- Exercise objective
Please return every line of the records below that contains the word "yellow".

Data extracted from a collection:
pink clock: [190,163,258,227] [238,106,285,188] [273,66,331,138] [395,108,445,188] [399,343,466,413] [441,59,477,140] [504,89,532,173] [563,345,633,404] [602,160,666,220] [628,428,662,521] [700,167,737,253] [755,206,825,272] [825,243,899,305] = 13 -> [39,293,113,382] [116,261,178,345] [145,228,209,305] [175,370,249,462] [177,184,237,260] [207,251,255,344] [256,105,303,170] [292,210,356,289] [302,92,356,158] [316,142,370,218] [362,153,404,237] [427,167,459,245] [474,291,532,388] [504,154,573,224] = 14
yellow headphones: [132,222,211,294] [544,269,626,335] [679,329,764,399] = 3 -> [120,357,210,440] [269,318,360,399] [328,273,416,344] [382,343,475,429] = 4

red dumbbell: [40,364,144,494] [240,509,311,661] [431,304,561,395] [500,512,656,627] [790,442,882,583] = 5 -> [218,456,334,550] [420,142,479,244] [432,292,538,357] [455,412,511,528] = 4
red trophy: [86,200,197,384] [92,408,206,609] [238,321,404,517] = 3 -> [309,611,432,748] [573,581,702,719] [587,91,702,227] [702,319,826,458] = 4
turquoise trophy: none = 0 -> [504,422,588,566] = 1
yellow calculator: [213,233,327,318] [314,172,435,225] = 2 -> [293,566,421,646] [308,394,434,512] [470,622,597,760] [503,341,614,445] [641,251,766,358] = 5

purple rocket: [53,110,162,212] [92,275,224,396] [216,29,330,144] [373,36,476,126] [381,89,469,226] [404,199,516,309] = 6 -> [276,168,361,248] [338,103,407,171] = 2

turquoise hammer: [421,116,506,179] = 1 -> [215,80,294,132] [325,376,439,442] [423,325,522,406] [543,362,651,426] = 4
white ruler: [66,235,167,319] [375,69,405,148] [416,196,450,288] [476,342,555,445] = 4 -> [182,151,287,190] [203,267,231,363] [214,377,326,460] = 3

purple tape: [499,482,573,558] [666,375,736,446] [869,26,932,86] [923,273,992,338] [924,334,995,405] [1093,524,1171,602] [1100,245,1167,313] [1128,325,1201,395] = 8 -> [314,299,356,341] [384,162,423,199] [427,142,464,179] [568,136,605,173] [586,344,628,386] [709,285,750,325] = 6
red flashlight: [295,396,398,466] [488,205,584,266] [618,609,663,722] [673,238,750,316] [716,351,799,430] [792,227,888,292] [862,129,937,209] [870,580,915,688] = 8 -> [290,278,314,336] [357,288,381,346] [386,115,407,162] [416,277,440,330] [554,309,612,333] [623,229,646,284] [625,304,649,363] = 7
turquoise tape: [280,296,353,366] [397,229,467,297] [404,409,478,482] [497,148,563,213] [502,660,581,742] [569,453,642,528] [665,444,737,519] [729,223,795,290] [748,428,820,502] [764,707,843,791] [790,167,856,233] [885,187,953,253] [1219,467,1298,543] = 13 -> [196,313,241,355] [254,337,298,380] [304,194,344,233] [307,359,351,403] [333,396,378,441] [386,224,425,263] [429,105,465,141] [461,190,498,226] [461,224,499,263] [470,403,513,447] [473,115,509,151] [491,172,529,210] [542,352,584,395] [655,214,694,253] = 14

- Expected output
yellow headphones: [132,222,211,294] [544,269,626,335] [679,329,764,399] = 3 -> [120,357,210,440] [269,318,360,399] [328,273,416,344] [382,343,475,429] = 4
yellow calculator: [213,233,327,318] [314,172,435,225] = 2 -> [293,566,421,646] [308,394,434,512] [470,622,597,760] [503,341,614,445] [641,251,766,358] = 5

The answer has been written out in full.